Find the line with "[761, 359, 824, 391] (first image)" in the data below, then restate it and all remaining lines exactly, adding nothing.

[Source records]
=== Section Start ===
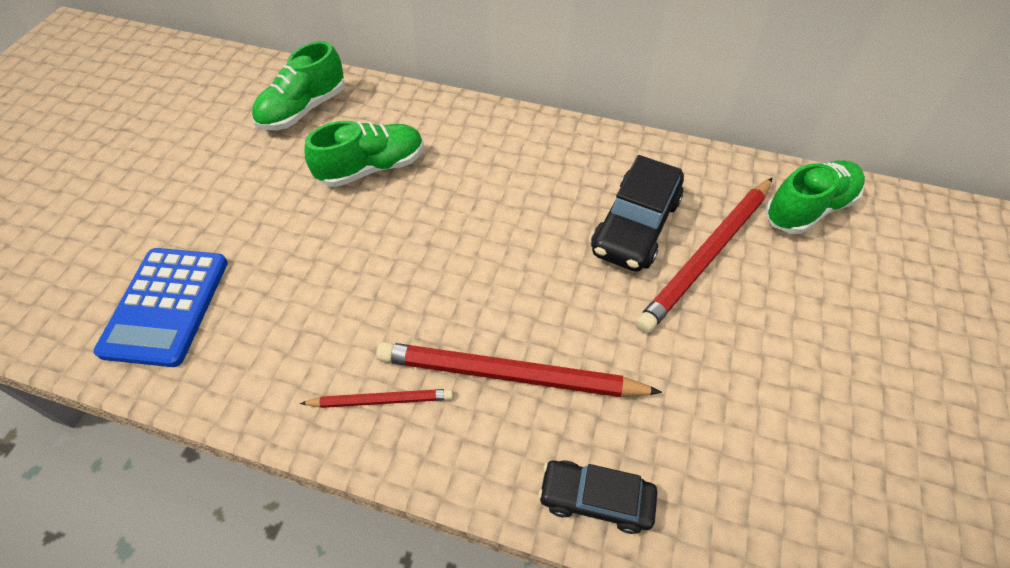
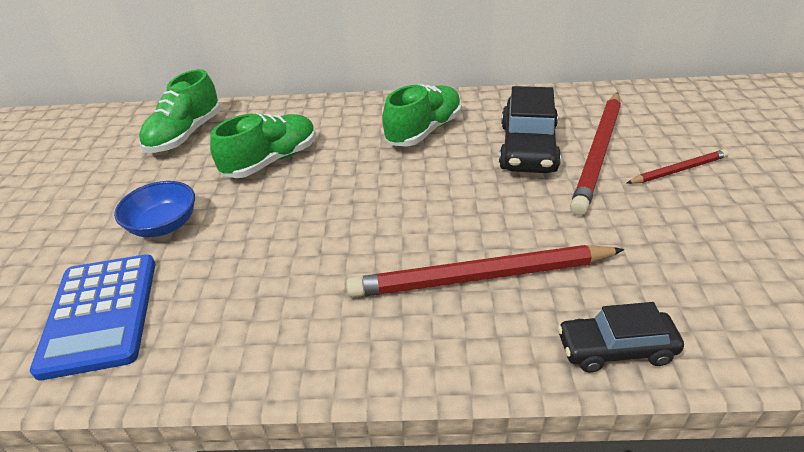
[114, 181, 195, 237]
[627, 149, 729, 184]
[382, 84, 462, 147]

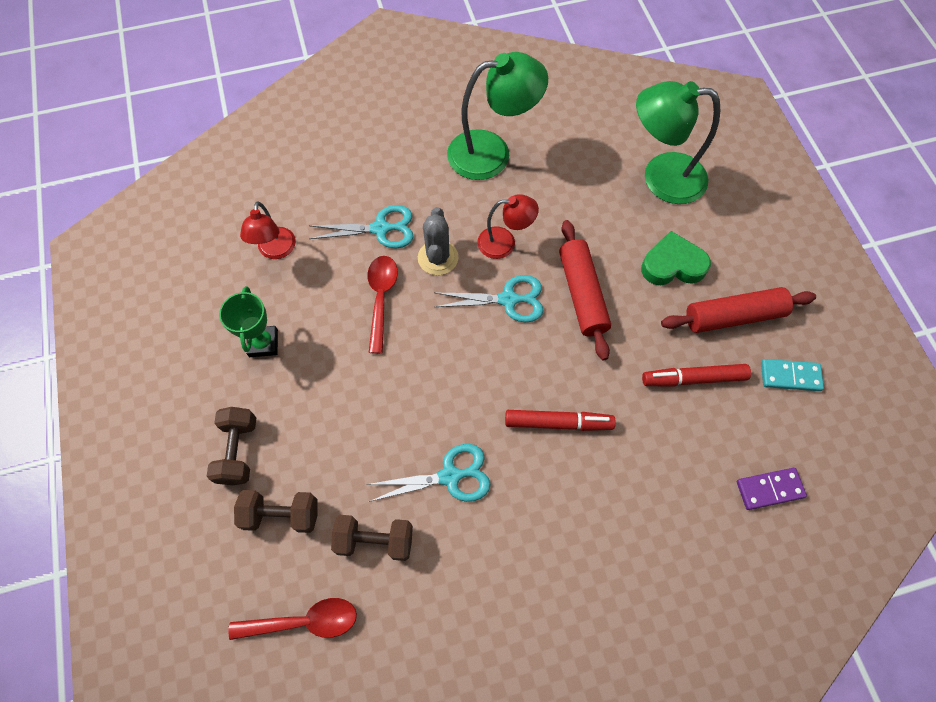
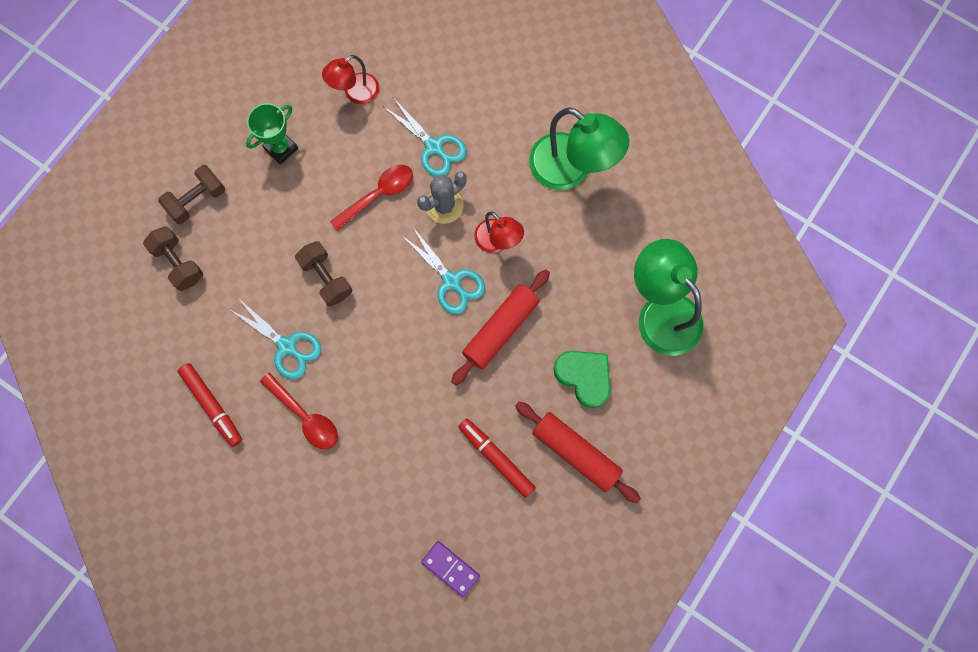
[761, 359, 824, 391] (first image)
[260, 373, 338, 449]
[295, 241, 352, 306]
[178, 363, 242, 447]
=== Section End ===
Output:
[761, 359, 824, 391] (first image)
[260, 373, 338, 449]
[295, 241, 352, 306]
[178, 363, 242, 447]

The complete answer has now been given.